## INFORMATION SHOWN:
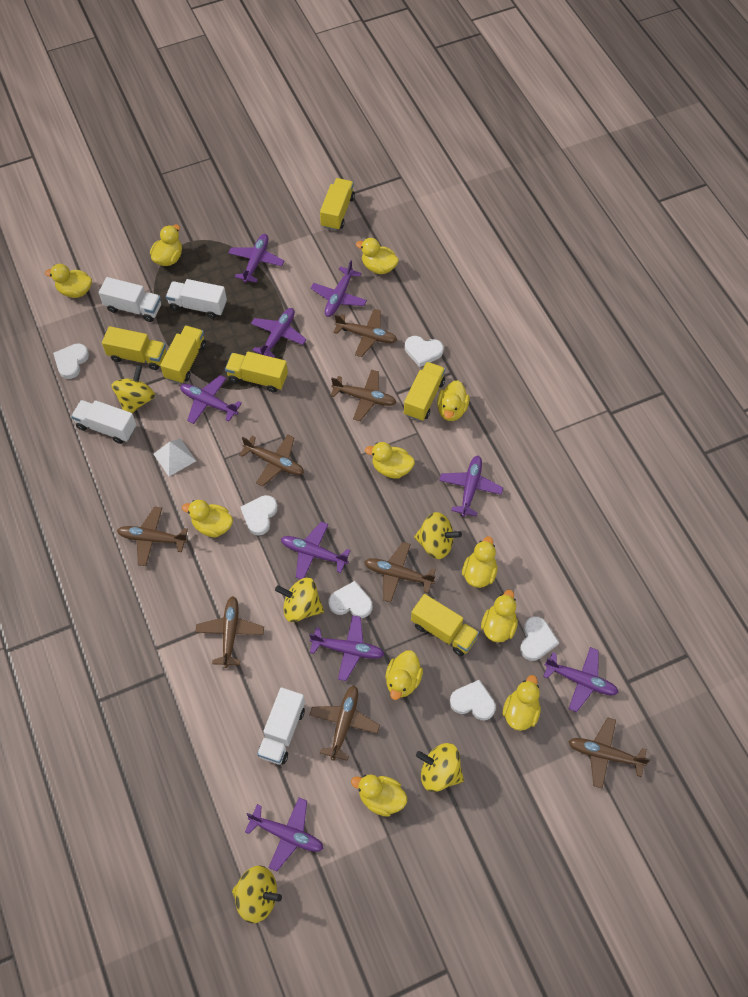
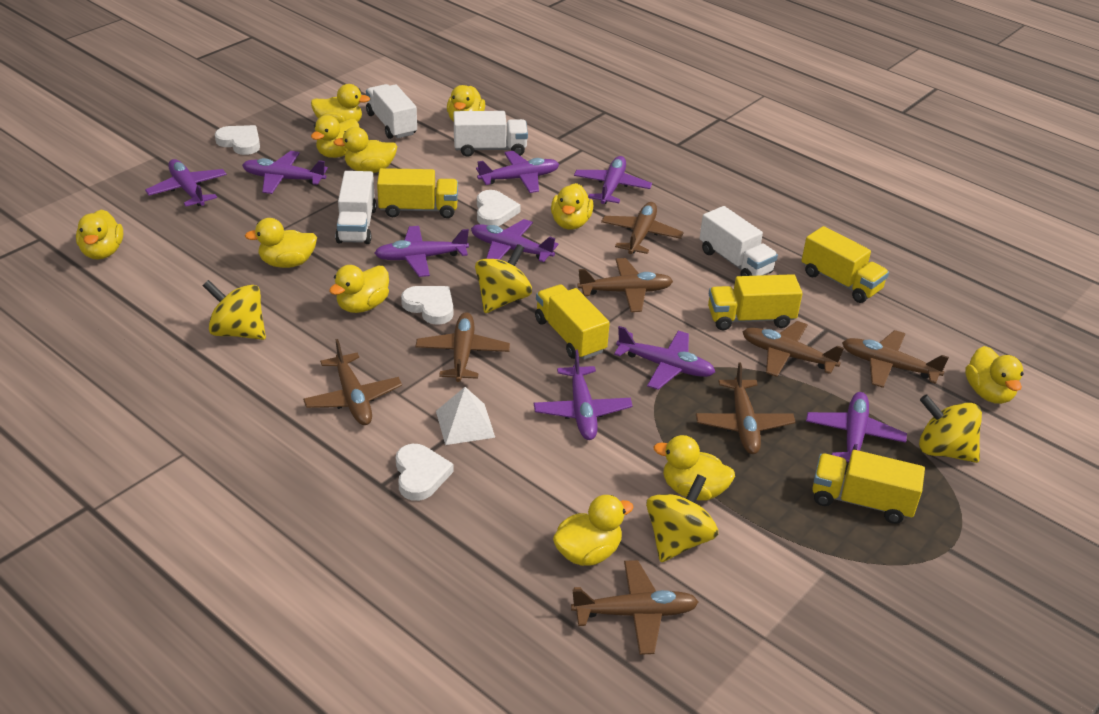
white heart: 6 -> 4
yellow spinning top: 5 -> 4
yellow truck: 6 -> 5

## WHAT IS BEING ASKED:
With the pictures excluded, restate the material exactly as it stands.

## FINISHED EXERCISE:
white heart: 6 -> 4
yellow spinning top: 5 -> 4
yellow truck: 6 -> 5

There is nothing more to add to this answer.